» Directions
Rewrite the records below, changing every "green grass at center" to "green lawn at center" and leaving everything else the same.

» Data excerpts

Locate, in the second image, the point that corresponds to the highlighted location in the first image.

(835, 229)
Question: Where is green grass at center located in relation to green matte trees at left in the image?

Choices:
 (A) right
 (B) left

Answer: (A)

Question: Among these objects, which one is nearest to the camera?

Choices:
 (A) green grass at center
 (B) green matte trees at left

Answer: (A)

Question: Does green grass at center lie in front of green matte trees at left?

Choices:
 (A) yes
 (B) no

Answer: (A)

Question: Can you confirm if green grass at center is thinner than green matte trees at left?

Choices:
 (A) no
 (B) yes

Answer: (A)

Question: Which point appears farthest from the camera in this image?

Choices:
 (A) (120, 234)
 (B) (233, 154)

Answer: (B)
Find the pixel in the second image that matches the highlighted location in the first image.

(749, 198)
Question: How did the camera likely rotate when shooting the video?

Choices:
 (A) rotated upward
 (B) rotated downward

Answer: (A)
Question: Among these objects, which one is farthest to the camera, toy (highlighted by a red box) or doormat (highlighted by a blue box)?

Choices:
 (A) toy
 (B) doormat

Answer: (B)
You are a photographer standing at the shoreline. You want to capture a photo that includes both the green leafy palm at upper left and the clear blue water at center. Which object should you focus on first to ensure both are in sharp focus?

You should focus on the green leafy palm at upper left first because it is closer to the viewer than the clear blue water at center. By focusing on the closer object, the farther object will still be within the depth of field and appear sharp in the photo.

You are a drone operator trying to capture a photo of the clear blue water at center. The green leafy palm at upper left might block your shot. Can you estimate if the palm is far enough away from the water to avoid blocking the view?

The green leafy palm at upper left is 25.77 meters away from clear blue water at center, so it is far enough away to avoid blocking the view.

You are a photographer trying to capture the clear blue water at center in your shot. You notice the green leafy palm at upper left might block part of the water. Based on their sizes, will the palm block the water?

» Output of the exercise
Locate, in the second image, the point that corresponds to the highlighted location in the first image.

(835, 229)
Question: Where is green lawn at center located in relation to green matte trees at left in the image?

Choices:
 (A) right
 (B) left

Answer: (A)

Question: Among these objects, which one is nearest to the camera?

Choices:
 (A) green lawn at center
 (B) green matte trees at left

Answer: (A)

Question: Does green lawn at center lie in front of green matte trees at left?

Choices:
 (A) yes
 (B) no

Answer: (A)

Question: Can you confirm if green lawn at center is thinner than green matte trees at left?

Choices:
 (A) no
 (B) yes

Answer: (A)

Question: Which point appears farthest from the camera in this image?

Choices:
 (A) (120, 234)
 (B) (233, 154)

Answer: (B)
Find the pixel in the second image that matches the highlighted location in the first image.

(749, 198)
Question: How did the camera likely rotate when shooting the video?

Choices:
 (A) rotated upward
 (B) rotated downward

Answer: (A)
Question: Among these objects, which one is farthest to the camera, toy (highlighted by a red box) or doormat (highlighted by a blue box)?

Choices:
 (A) toy
 (B) doormat

Answer: (B)
You are a photographer standing at the shoreline. You want to capture a photo that includes both the green leafy palm at upper left and the clear blue water at center. Which object should you focus on first to ensure both are in sharp focus?

You should focus on the green leafy palm at upper left first because it is closer to the viewer than the clear blue water at center. By focusing on the closer object, the farther object will still be within the depth of field and appear sharp in the photo.

You are a drone operator trying to capture a photo of the clear blue water at center. The green leafy palm at upper left might block your shot. Can you estimate if the palm is far enough away from the water to avoid blocking the view?

The green leafy palm at upper left is 25.77 meters away from clear blue water at center, so it is far enough away to avoid blocking the view.

You are a photographer trying to capture the clear blue water at center in your shot. You notice the green leafy palm at upper left might block part of the water. Based on their sizes, will the palm block the water?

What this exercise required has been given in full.